BEGIN TASK INPUTS
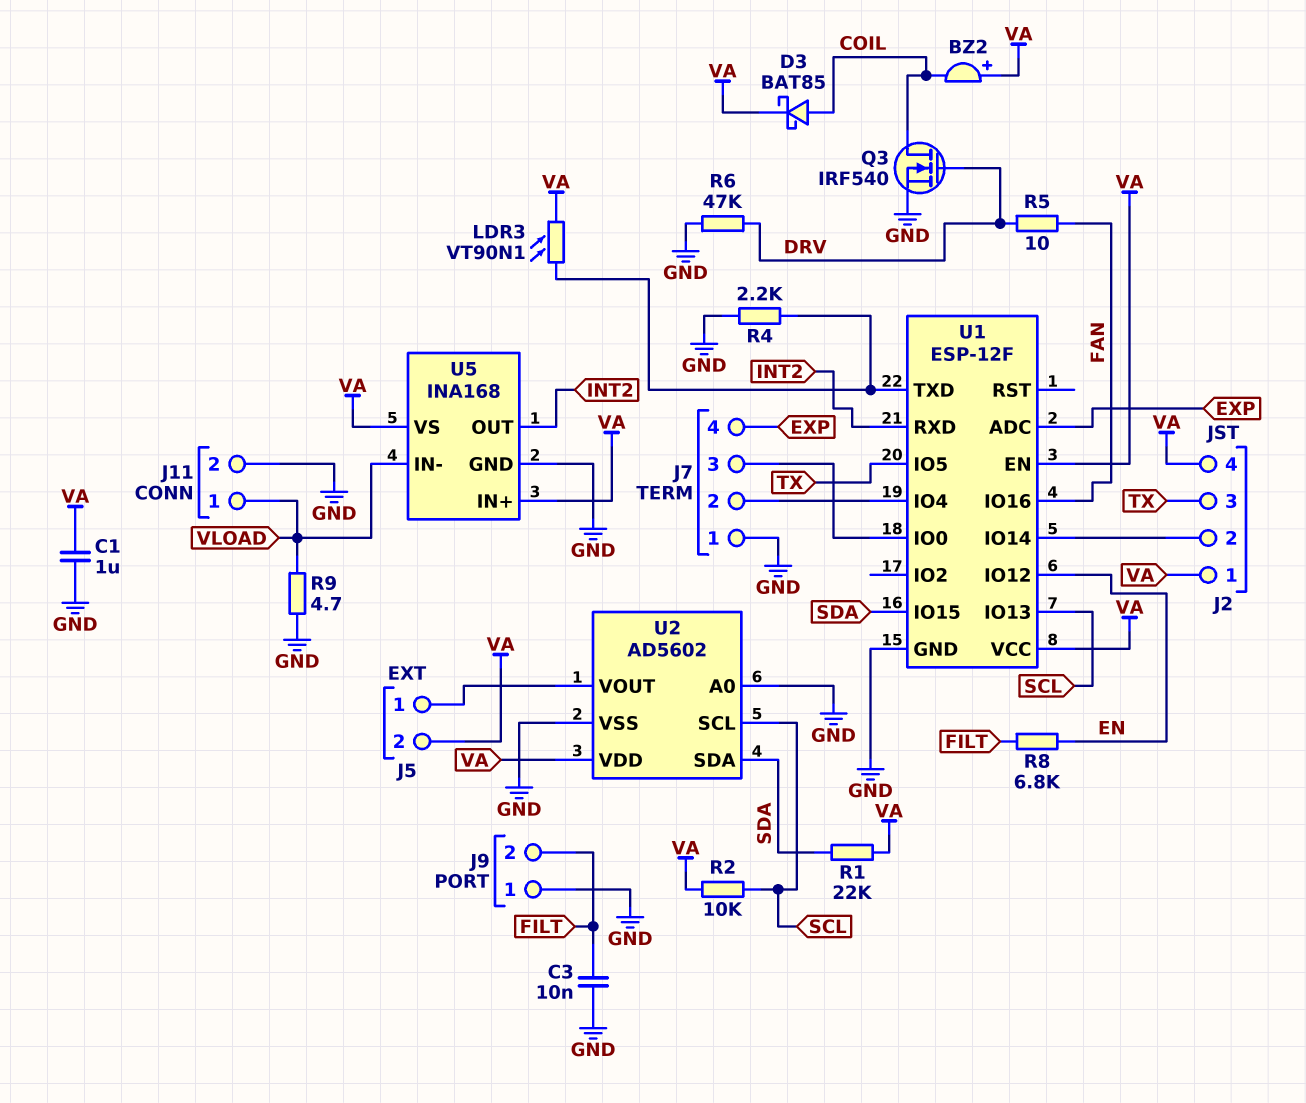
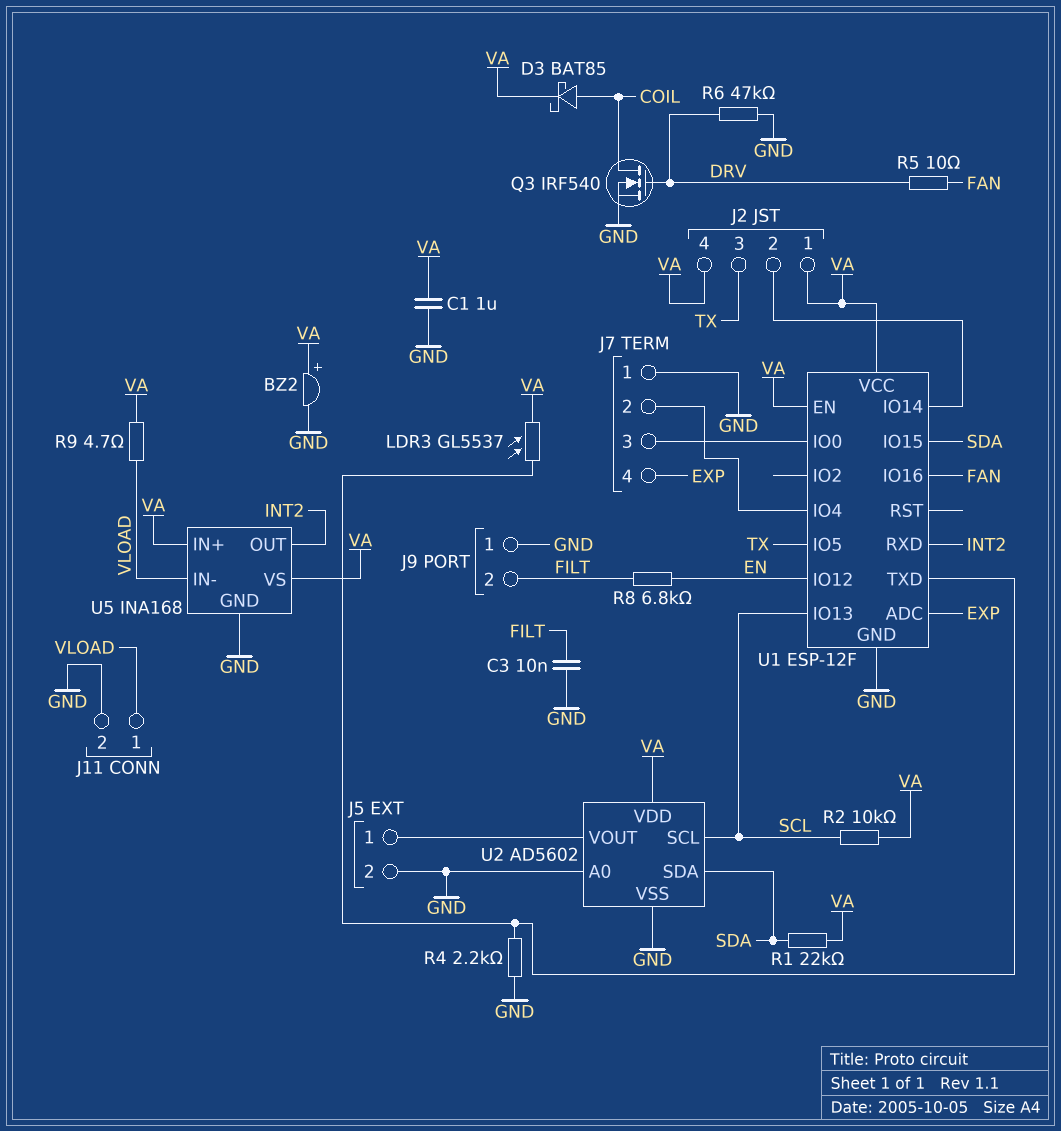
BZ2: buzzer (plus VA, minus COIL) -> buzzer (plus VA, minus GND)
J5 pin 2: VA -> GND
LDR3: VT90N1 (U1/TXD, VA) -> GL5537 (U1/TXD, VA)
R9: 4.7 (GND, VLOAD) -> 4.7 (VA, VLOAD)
END TASK INPUTS
BEGIN TASK INPUTS
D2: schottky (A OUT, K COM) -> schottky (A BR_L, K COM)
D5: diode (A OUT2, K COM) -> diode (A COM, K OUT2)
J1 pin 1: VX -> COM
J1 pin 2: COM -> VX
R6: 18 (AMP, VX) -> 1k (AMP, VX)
END TASK INPUTS
BEGIN TASK INPUTS
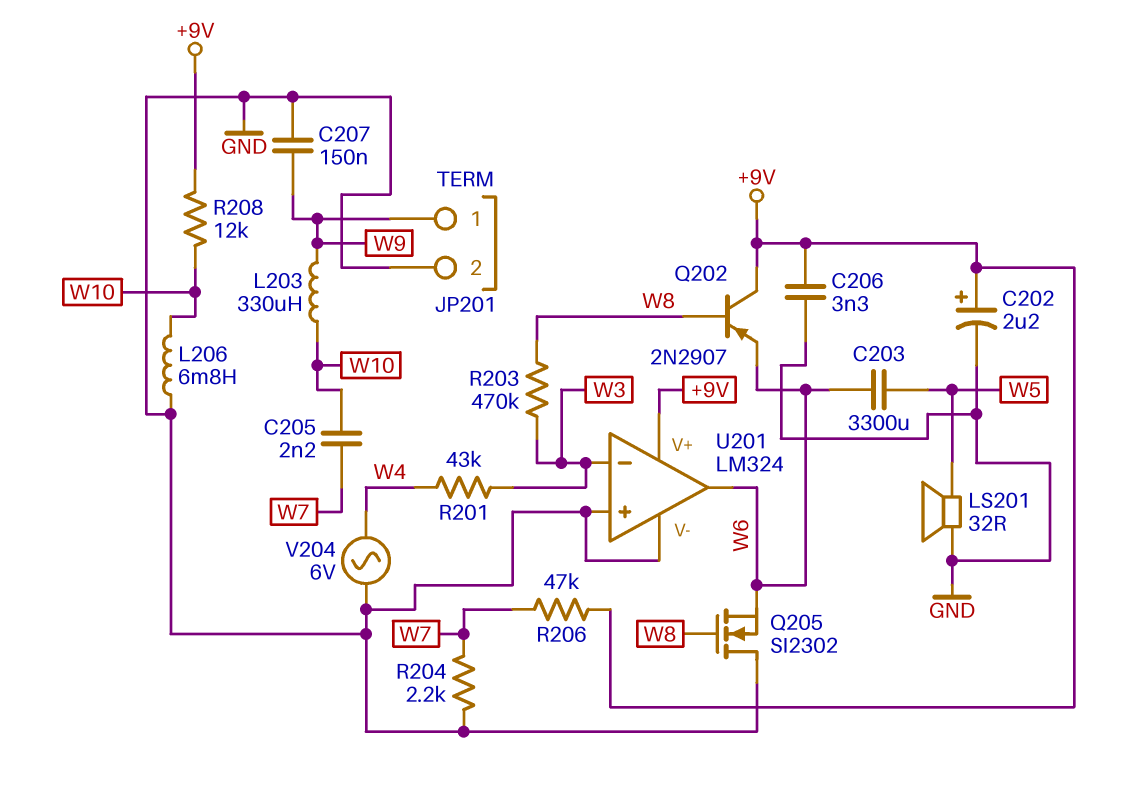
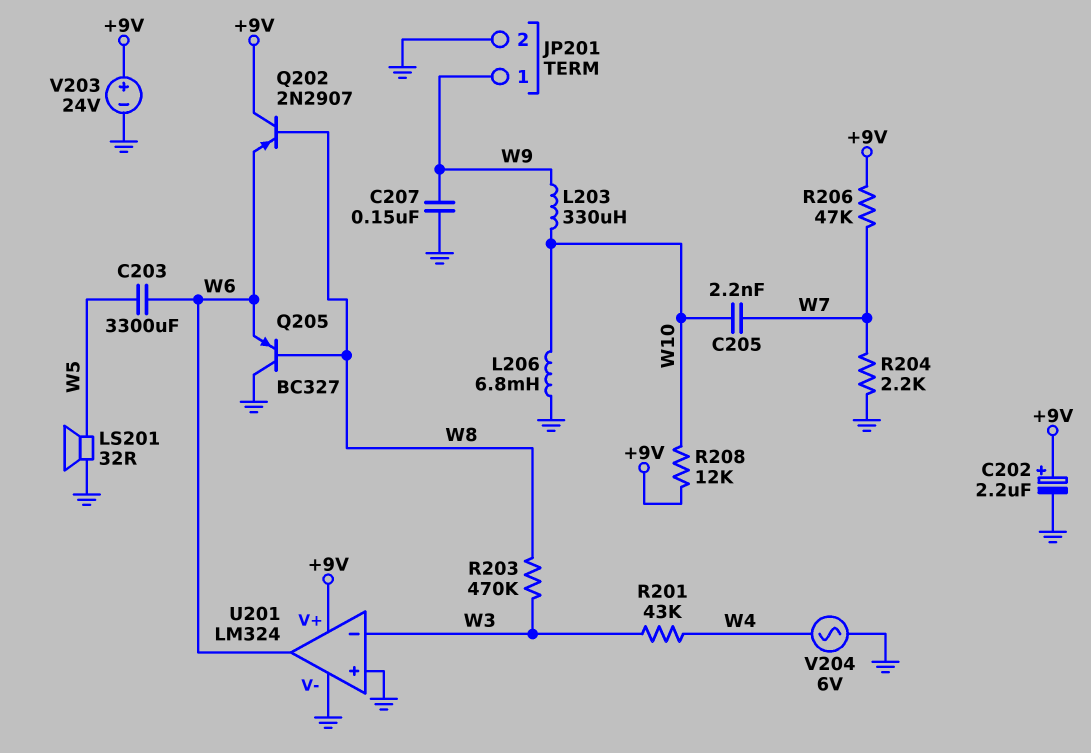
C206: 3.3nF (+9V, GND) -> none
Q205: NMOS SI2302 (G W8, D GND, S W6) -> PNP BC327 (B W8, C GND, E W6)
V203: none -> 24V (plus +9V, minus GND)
END TASK INPUTS
== WHAT YOU NEED TO DO ==
The required answer is the exact run of lines above starting at the line with "BZ2: buzzer (plus" and ending at the line with "R9: 4.7 (GND, VLOAD) -> 4.7 (VA, VLOAD)", with both ends present.

== YOUR SOLUTION ==
BZ2: buzzer (plus VA, minus COIL) -> buzzer (plus VA, minus GND)
J5 pin 2: VA -> GND
LDR3: VT90N1 (U1/TXD, VA) -> GL5537 (U1/TXD, VA)
R9: 4.7 (GND, VLOAD) -> 4.7 (VA, VLOAD)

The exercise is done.